Set down every entry below exactly as it stands.

(Beginning of Information shown)

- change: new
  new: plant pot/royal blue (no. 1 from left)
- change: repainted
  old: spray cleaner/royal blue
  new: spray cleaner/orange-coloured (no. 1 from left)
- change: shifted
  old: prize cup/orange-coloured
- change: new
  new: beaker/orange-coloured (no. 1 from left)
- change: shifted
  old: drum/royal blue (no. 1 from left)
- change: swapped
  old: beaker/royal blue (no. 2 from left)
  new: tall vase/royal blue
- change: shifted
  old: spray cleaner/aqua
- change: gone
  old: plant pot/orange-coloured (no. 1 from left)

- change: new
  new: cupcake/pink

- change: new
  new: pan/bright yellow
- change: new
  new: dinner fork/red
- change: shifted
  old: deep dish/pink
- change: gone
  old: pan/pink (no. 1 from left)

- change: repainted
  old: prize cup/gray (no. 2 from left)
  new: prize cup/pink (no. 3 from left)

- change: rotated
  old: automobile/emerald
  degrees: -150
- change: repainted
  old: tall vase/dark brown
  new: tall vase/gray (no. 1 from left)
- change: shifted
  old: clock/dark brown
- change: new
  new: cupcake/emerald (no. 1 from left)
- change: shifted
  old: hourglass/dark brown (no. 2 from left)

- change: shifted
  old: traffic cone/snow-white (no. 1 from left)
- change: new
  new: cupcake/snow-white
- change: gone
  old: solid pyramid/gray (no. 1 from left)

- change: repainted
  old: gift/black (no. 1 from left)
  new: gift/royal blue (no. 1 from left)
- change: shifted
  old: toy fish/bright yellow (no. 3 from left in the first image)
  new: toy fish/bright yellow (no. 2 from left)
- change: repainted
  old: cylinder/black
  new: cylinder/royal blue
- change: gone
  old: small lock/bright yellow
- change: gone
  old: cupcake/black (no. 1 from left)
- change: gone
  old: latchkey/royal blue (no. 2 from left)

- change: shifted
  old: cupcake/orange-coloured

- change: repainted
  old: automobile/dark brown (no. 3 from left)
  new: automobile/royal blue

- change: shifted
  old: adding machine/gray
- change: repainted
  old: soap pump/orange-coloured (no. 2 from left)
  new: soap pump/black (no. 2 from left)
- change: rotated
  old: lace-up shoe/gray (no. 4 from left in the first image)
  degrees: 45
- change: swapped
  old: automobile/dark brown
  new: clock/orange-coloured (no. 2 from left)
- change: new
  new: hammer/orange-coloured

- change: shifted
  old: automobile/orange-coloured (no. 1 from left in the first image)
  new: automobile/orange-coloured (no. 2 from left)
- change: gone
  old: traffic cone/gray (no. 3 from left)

(End of Information shown)

- **Completed task**
- change: new
  new: plant pot/royal blue (no. 1 from left)
- change: repainted
  old: spray cleaner/royal blue
  new: spray cleaner/orange-coloured (no. 1 from left)
- change: shifted
  old: prize cup/orange-coloured
- change: new
  new: beaker/orange-coloured (no. 1 from left)
- change: shifted
  old: drum/royal blue (no. 1 from left)
- change: swapped
  old: beaker/royal blue (no. 2 from left)
  new: tall vase/royal blue
- change: shifted
  old: spray cleaner/aqua
- change: gone
  old: plant pot/orange-coloured (no. 1 from left)

- change: new
  new: cupcake/pink

- change: new
  new: pan/bright yellow
- change: new
  new: dinner fork/red
- change: shifted
  old: deep dish/pink
- change: gone
  old: pan/pink (no. 1 from left)

- change: repainted
  old: prize cup/gray (no. 2 from left)
  new: prize cup/pink (no. 3 from left)

- change: rotated
  old: automobile/emerald
  degrees: -150
- change: repainted
  old: tall vase/dark brown
  new: tall vase/gray (no. 1 from left)
- change: shifted
  old: clock/dark brown
- change: new
  new: cupcake/emerald (no. 1 from left)
- change: shifted
  old: hourglass/dark brown (no. 2 from left)

- change: shifted
  old: traffic cone/snow-white (no. 1 from left)
- change: new
  new: cupcake/snow-white
- change: gone
  old: solid pyramid/gray (no. 1 from left)

- change: repainted
  old: gift/black (no. 1 from left)
  new: gift/royal blue (no. 1 from left)
- change: shifted
  old: toy fish/bright yellow (no. 3 from left in the first image)
  new: toy fish/bright yellow (no. 2 from left)
- change: repainted
  old: cylinder/black
  new: cylinder/royal blue
- change: gone
  old: small lock/bright yellow
- change: gone
  old: cupcake/black (no. 1 from left)
- change: gone
  old: latchkey/royal blue (no. 2 from left)

- change: shifted
  old: cupcake/orange-coloured

- change: repainted
  old: automobile/dark brown (no. 3 from left)
  new: automobile/royal blue

- change: shifted
  old: adding machine/gray
- change: repainted
  old: soap pump/orange-coloured (no. 2 from left)
  new: soap pump/black (no. 2 from left)
- change: rotated
  old: lace-up shoe/gray (no. 4 from left in the first image)
  degrees: 45
- change: swapped
  old: automobile/dark brown
  new: clock/orange-coloured (no. 2 from left)
- change: new
  new: hammer/orange-coloured

- change: shifted
  old: automobile/orange-coloured (no. 1 from left in the first image)
  new: automobile/orange-coloured (no. 2 from left)
- change: gone
  old: traffic cone/gray (no. 3 from left)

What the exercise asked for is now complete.